WORK TO BE COMPLETED: Output, exactly and alone, the lines from the one containing "(255, 366) = (731, 204): none -> green tree" through the last line of the material below, both ends included.

### TASK INPUT ###

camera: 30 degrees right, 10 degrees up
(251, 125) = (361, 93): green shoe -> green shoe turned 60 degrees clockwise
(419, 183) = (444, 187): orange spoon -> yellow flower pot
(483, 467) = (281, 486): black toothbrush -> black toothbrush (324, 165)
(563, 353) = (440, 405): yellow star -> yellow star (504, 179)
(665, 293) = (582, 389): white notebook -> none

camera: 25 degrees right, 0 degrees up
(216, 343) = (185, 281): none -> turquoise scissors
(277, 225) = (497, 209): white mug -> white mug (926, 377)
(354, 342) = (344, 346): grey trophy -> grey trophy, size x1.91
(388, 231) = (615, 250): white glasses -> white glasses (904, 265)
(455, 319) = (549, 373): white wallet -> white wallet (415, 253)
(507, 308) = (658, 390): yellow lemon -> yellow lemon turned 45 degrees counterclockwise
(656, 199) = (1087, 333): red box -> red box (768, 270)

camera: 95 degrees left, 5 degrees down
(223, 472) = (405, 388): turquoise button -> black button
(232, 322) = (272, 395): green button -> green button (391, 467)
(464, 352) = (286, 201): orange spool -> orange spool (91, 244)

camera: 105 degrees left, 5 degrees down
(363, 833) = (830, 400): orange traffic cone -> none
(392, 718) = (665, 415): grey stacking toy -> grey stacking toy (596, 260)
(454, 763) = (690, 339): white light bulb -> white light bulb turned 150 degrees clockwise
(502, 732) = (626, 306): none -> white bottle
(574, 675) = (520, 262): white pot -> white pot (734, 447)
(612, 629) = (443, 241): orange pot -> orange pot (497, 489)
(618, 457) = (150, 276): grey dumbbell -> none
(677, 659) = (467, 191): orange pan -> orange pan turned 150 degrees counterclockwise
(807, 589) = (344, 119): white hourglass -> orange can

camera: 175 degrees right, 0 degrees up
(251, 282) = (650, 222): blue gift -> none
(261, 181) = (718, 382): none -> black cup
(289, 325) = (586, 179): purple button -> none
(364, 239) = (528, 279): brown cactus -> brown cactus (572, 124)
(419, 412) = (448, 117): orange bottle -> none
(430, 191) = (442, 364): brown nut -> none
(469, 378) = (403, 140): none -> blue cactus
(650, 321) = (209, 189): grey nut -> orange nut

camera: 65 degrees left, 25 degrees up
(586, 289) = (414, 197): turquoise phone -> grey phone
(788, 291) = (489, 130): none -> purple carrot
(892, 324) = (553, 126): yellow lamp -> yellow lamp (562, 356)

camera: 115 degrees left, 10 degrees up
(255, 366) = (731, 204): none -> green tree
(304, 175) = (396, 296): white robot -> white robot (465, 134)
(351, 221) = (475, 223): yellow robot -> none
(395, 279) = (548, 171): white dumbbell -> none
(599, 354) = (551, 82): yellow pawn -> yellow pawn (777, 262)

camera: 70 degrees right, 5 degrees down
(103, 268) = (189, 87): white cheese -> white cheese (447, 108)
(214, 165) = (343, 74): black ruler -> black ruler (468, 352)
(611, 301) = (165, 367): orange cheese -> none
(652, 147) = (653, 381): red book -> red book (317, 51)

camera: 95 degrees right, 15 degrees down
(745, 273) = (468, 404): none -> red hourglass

###

RESULT OF THE EXERCISE:
(255, 366) = (731, 204): none -> green tree
(304, 175) = (396, 296): white robot -> white robot (465, 134)
(351, 221) = (475, 223): yellow robot -> none
(395, 279) = (548, 171): white dumbbell -> none
(599, 354) = (551, 82): yellow pawn -> yellow pawn (777, 262)

camera: 70 degrees right, 5 degrees down
(103, 268) = (189, 87): white cheese -> white cheese (447, 108)
(214, 165) = (343, 74): black ruler -> black ruler (468, 352)
(611, 301) = (165, 367): orange cheese -> none
(652, 147) = (653, 381): red book -> red book (317, 51)

camera: 95 degrees right, 15 degrees down
(745, 273) = (468, 404): none -> red hourglass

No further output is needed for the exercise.